■ What you will do
Find each line in the records below that contains the string "text" and copy those lines out in full.

## BEGIN

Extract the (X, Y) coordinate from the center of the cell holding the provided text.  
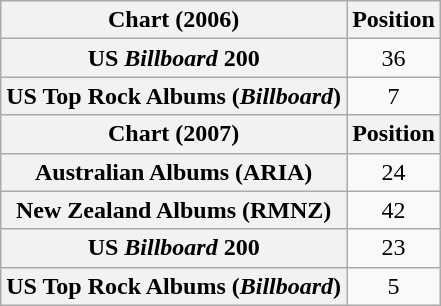
23 (394, 248)
Australian Albums (ARIA) (174, 172)
Chart (2006) (174, 20)
24 (394, 172)
5 (394, 286)
New Zealand Albums (RMNZ) (174, 210)
Chart (2007) (174, 134)
42 (394, 210)
36 (394, 58)
7 (394, 96)
Find where the given text appears and provide that cell's center as [X, Y] coordinate. 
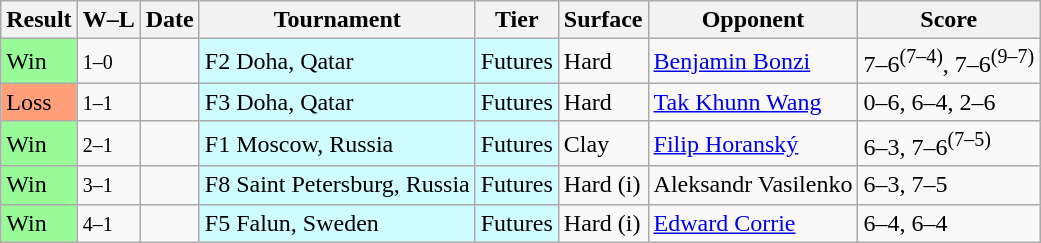
Tournament [337, 20]
Date [170, 20]
4–1 [108, 223]
Edward Corrie [753, 223]
Benjamin Bonzi [753, 62]
Filip Horanský [753, 144]
F2 Doha, Qatar [337, 62]
Aleksandr Vasilenko [753, 185]
F5 Falun, Sweden [337, 223]
W–L [108, 20]
0–6, 6–4, 2–6 [949, 102]
Clay [603, 144]
2–1 [108, 144]
Opponent [753, 20]
Score [949, 20]
F1 Moscow, Russia [337, 144]
Tak Khunn Wang [753, 102]
Result [39, 20]
6–3, 7–6(7–5) [949, 144]
3–1 [108, 185]
6–3, 7–5 [949, 185]
7–6(7–4), 7–6(9–7) [949, 62]
Tier [516, 20]
6–4, 6–4 [949, 223]
1–0 [108, 62]
F8 Saint Petersburg, Russia [337, 185]
F3 Doha, Qatar [337, 102]
1–1 [108, 102]
Surface [603, 20]
Loss [39, 102]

## END

■ Solution below
Extract the (X, Y) coordinate from the center of the cell holding the provided text.  
Find where the given text appears and provide that cell's center as [X, Y] coordinate. 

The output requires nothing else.